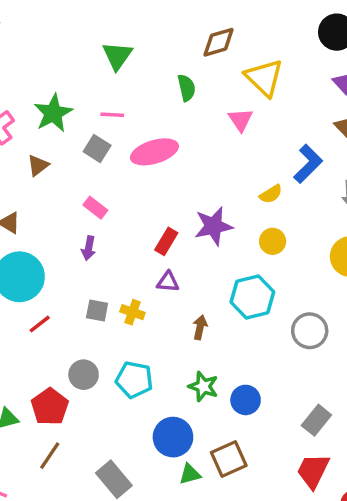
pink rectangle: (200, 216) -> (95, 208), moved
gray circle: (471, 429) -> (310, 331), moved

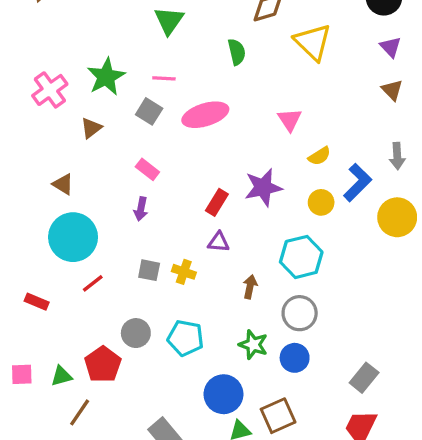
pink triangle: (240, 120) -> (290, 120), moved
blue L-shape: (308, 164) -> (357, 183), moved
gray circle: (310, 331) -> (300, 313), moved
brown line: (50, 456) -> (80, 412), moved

---

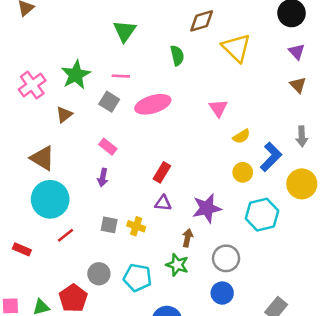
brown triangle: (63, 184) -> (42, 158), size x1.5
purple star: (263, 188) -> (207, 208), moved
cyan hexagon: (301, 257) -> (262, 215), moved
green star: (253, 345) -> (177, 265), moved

TASK ITEM
Your task is to find every line above containing the word "triangle" and copy it.

ANSWER TO THIS PROBLEM
pink triangle: (240, 120) -> (290, 120), moved
brown triangle: (63, 184) -> (42, 158), size x1.5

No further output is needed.